■ Input data ■

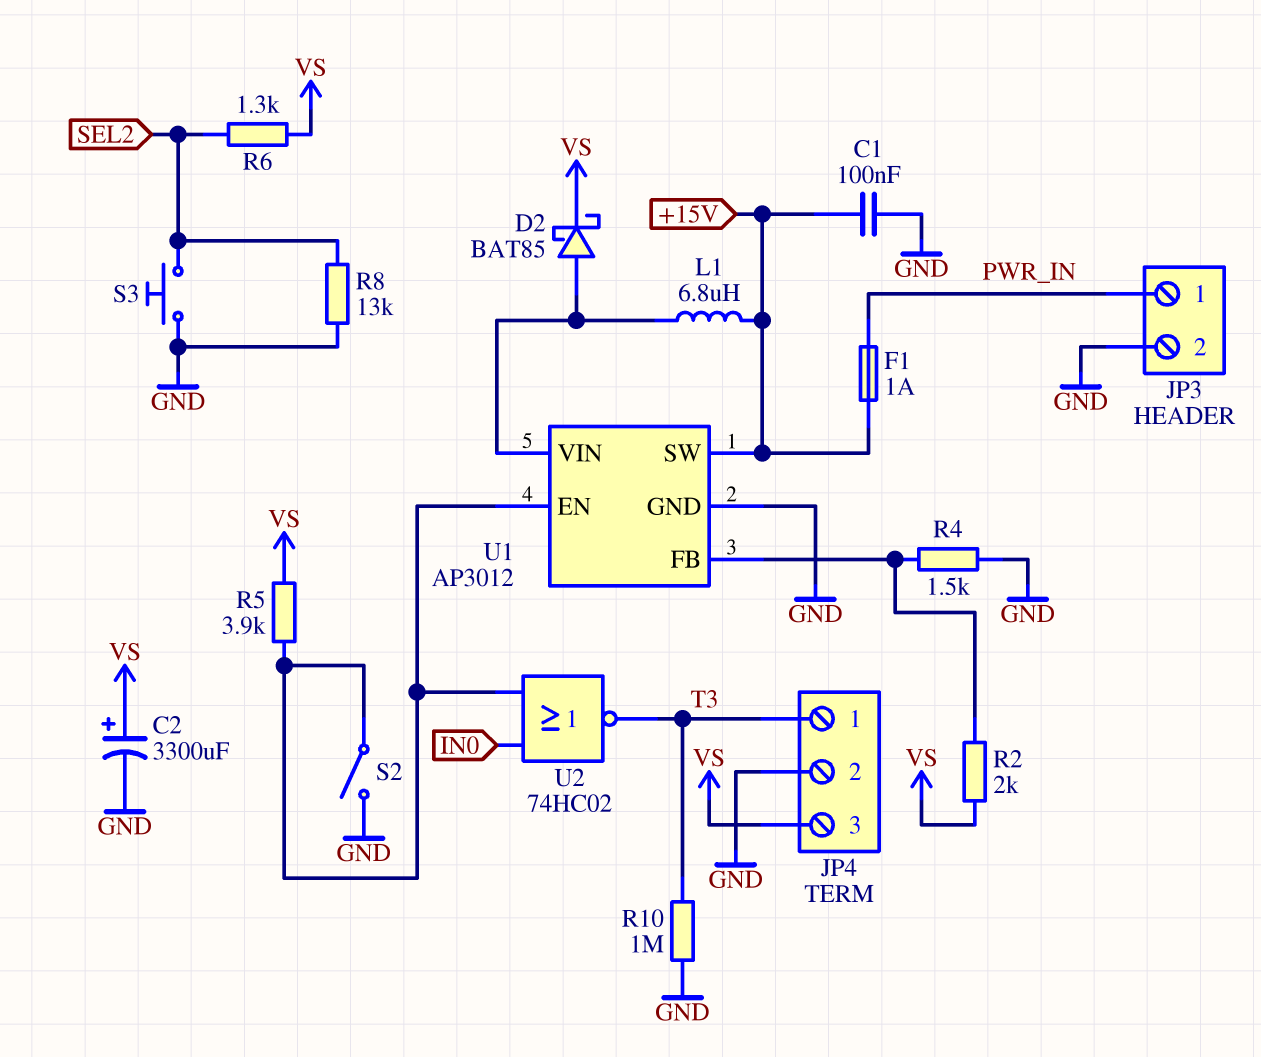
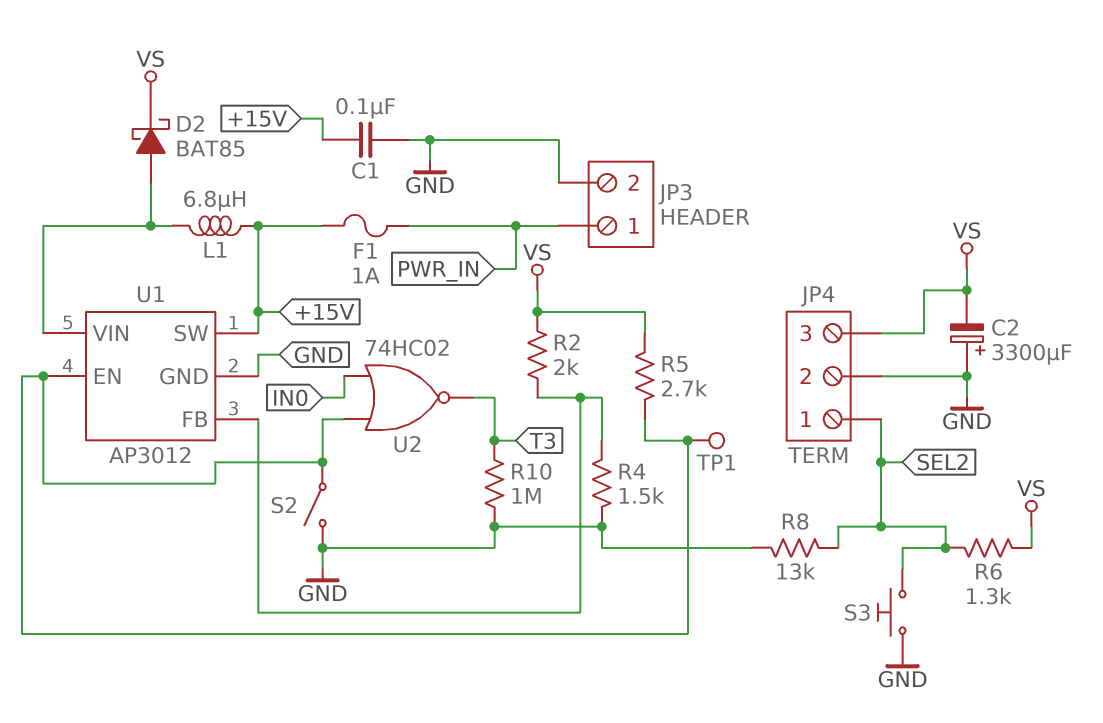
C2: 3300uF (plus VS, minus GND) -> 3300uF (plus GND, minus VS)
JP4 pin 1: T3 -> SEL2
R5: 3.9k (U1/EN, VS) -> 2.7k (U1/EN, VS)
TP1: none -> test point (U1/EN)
--
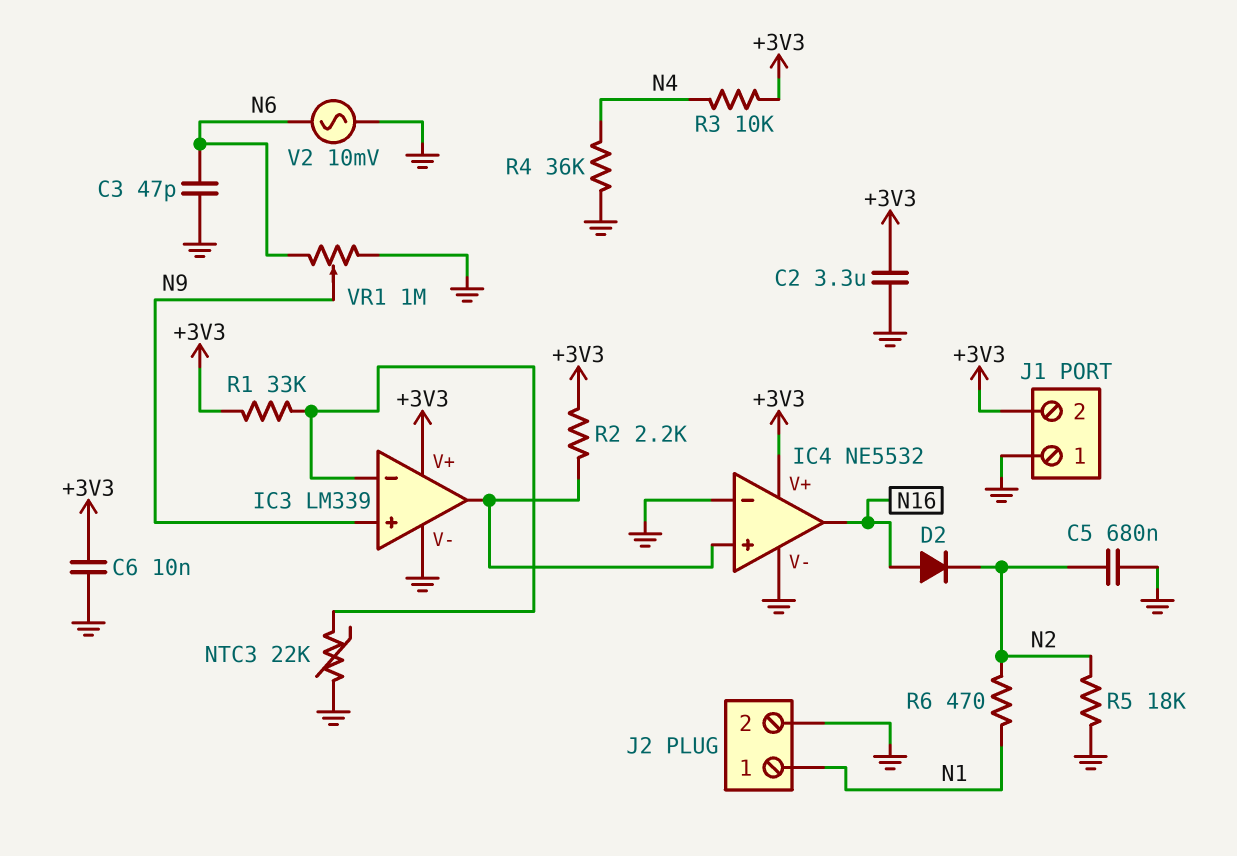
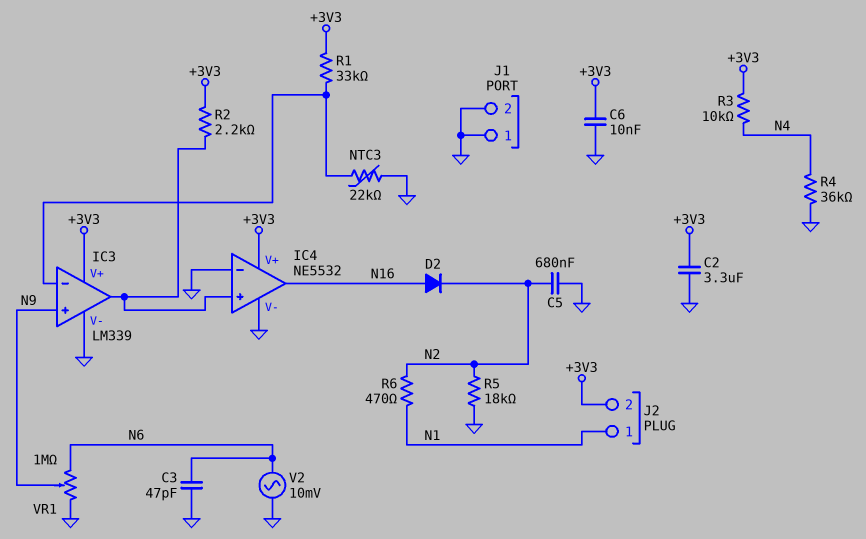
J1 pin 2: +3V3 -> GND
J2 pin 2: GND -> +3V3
* * *
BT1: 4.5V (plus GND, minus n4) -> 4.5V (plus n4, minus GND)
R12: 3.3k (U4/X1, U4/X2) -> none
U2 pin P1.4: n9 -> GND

■ Your assignment ■
Pull out every line of the entries that includes the word "none".

■ Answer for the task ■
TP1: none -> test point (U1/EN)
R12: 3.3k (U4/X1, U4/X2) -> none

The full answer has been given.